- **TO DO**: An exact copy of the data is required. No picture may appear in it.
### DATA PROVIDED
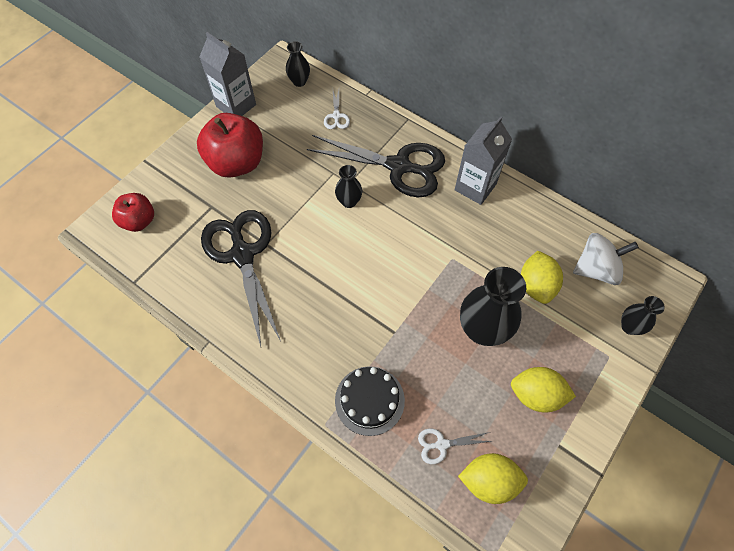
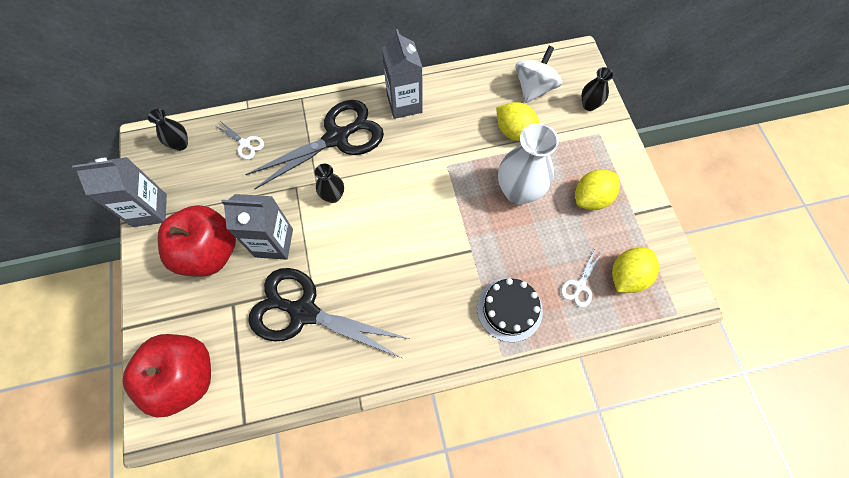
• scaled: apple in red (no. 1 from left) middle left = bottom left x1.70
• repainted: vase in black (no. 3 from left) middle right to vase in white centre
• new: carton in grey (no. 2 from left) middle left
######
- **YOUR RESPONSE**:
• scaled: apple in red (no. 1 from left) middle left = bottom left x1.70
• repainted: vase in black (no. 3 from left) middle right to vase in white centre
• new: carton in grey (no. 2 from left) middle left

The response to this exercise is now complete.